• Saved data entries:
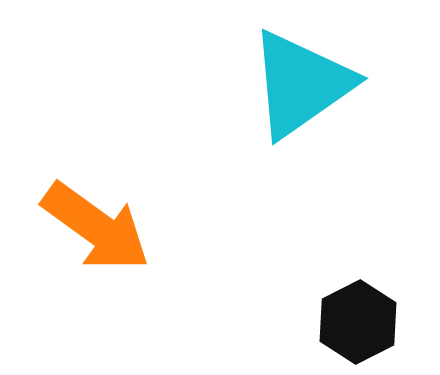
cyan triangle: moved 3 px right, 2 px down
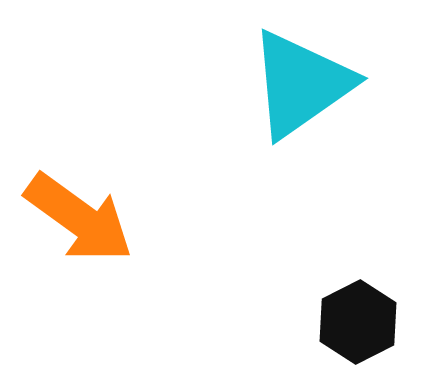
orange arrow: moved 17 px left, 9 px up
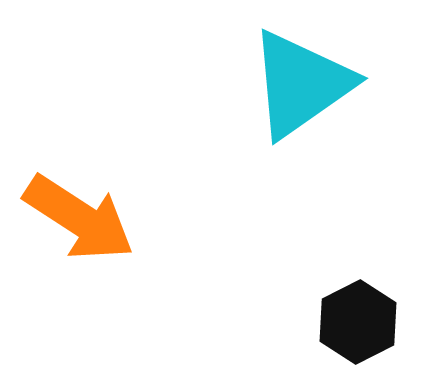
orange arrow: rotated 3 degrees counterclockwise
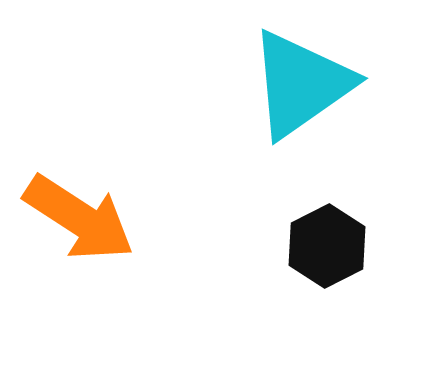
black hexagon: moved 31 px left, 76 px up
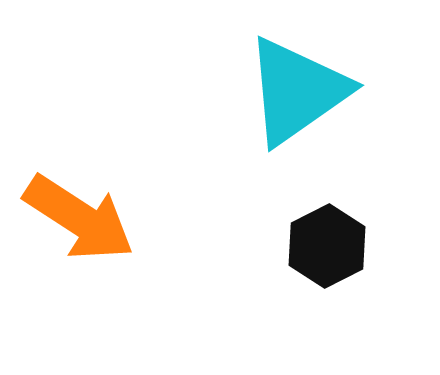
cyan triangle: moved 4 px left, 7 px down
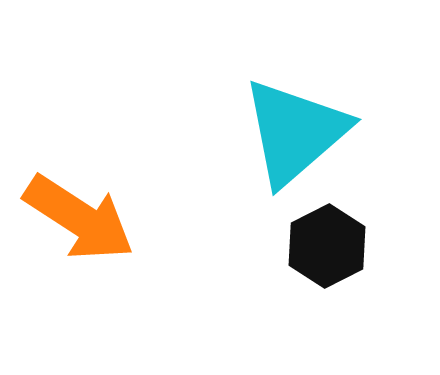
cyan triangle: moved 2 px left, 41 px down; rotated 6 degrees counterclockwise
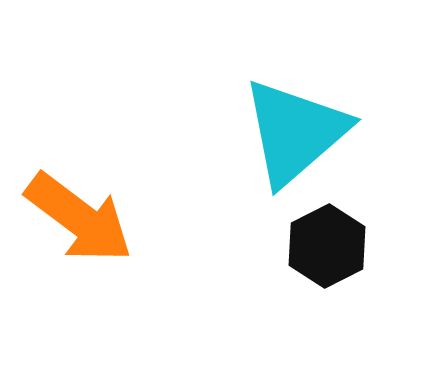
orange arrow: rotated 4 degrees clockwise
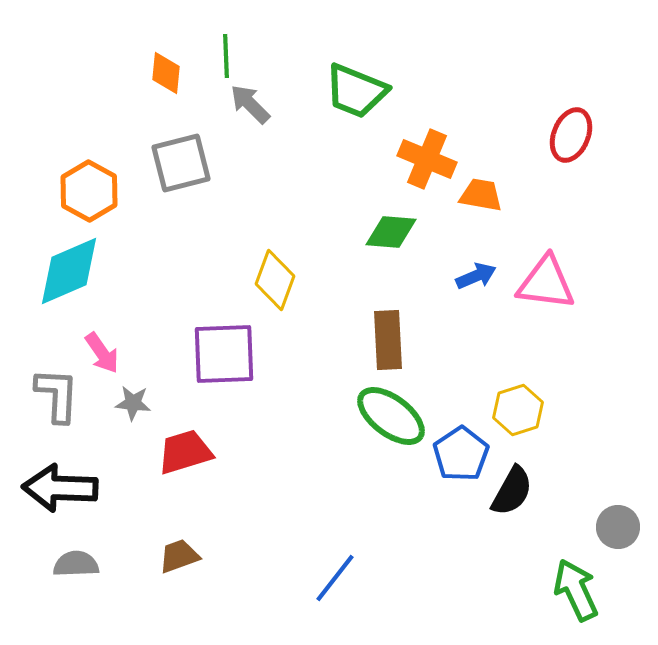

• Task details: Please tally the lines in the material that contain the word "triangle" and reply with only the count.

• Answer to the exercise: 3